Start of EXERCISE MATERIAL
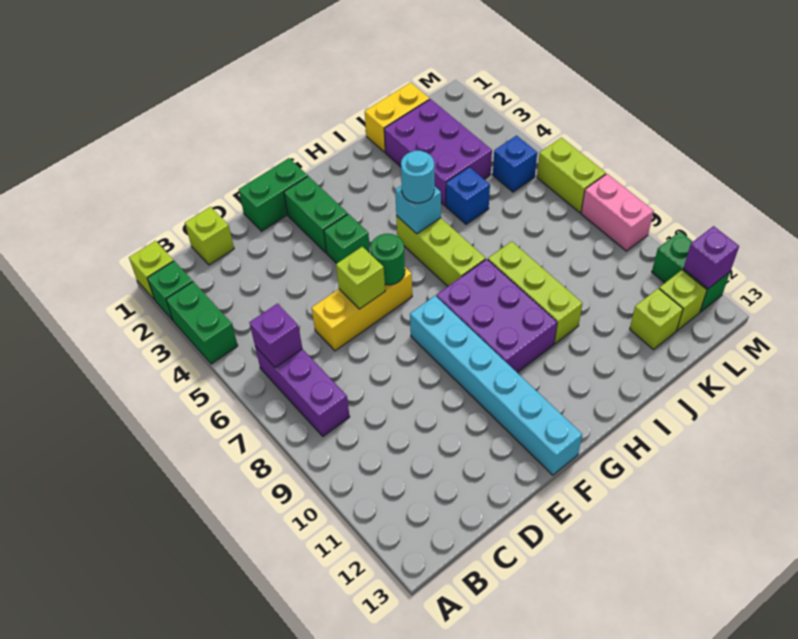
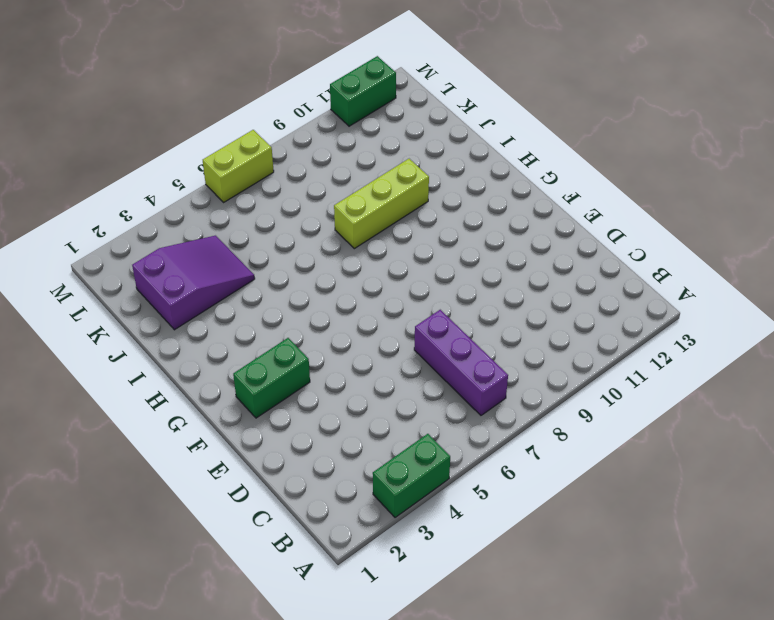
purple brick B7:D7 level 1 -> purple brick B6:B8 level 1
purple slope J2:K4 level 1 top 2 -> purple brick J2:K4 level 1
none -> lime brick A1 level 1
none -> green brick A2 level 1
none -> lime brick C1 level 1

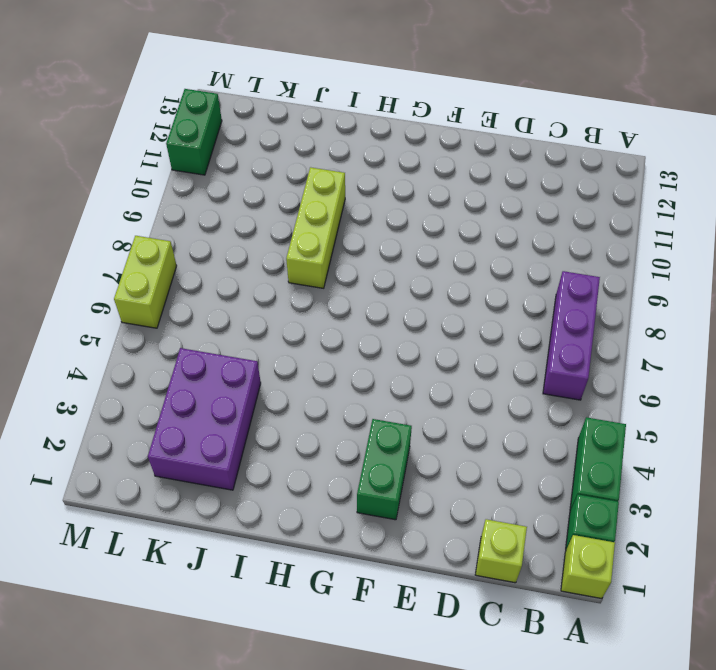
none -> yellow brick D6:F6 level 1
none -> green brick E1:F1 level 1
none -> green brick F4 level 1

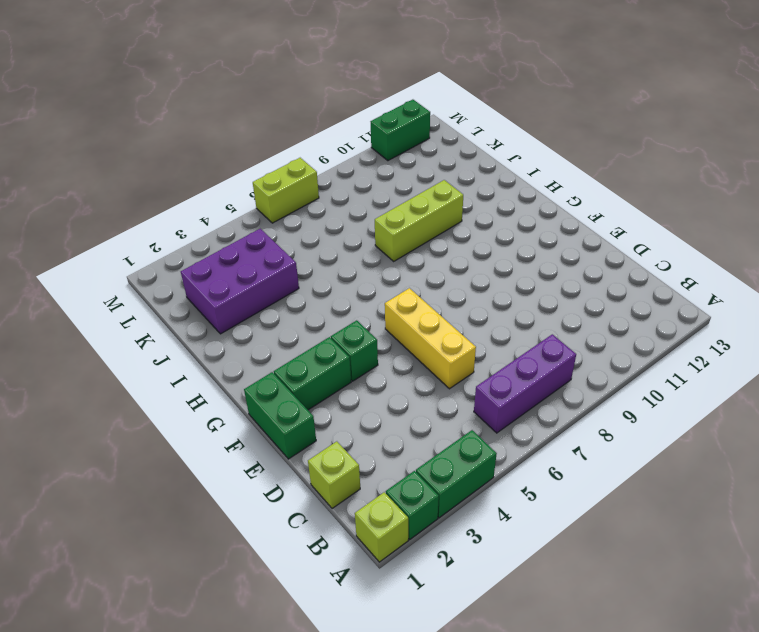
none -> cyan brick F8:F13 level 1
none -> purple brick G8:H10 level 1
none -> lime brick H5:H7 level 1

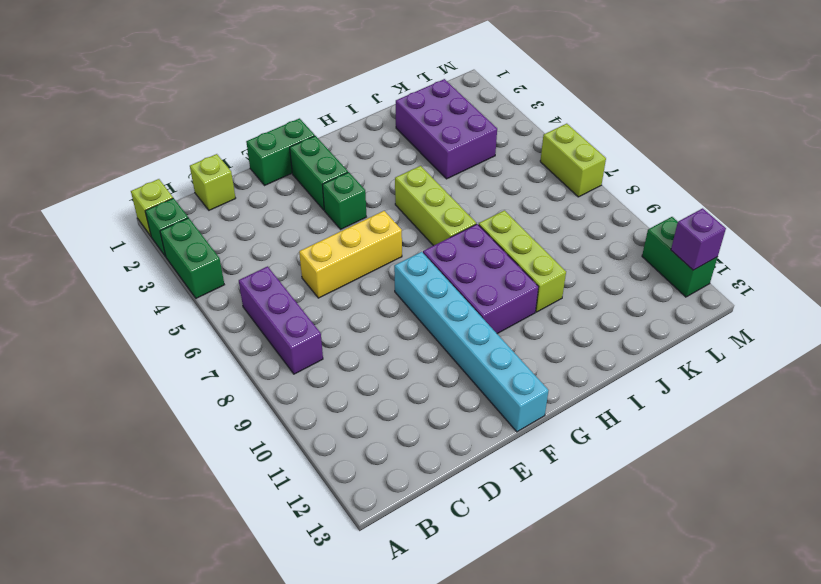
none -> yellow brick J1:K1 level 1
none -> blue brick J5 level 1
none -> lime brick K12 level 1

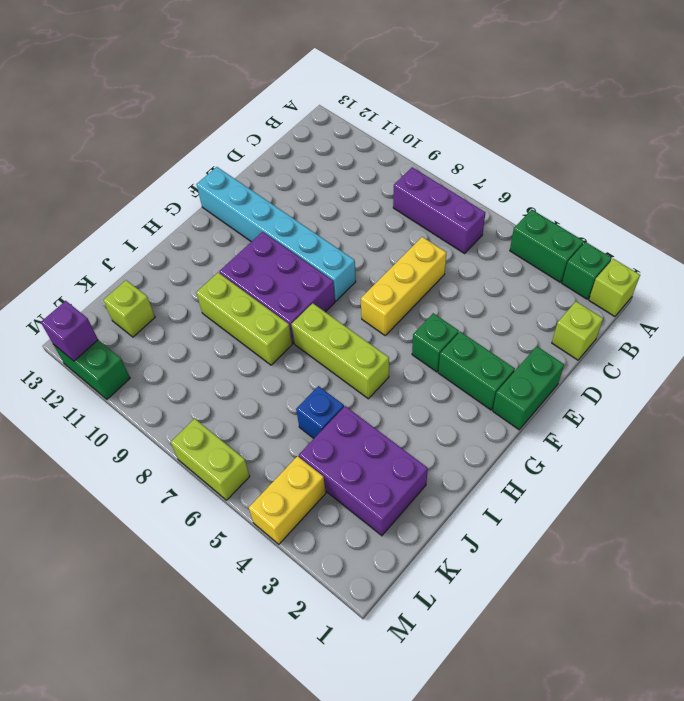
yellow brick L4:M4 level 1 -> yellow brick J1:K1 level 1
none -> blue brick L5 level 1
none -> lime brick L12 level 1
none -> pink brick M8:M9 level 1

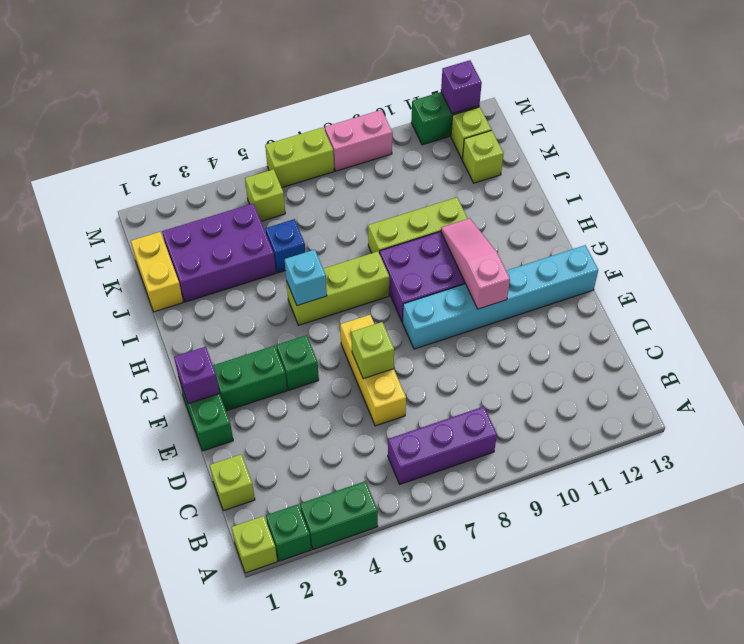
purple brick F1 level 2 -> purple brick B6 level 2
pink slope F10:H10 level 2 top F -> none
lime brick L5 level 1 -> blue brick L5 level 1
none -> green round brick F6 level 2
none -> cyan round brick H5 level 3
End of EXERCISE MATERIAL
_BRIEF_
State how many lines in the records above contain the word "pink", giving only the number.

_OUTPUT FOR THIS TASK_
2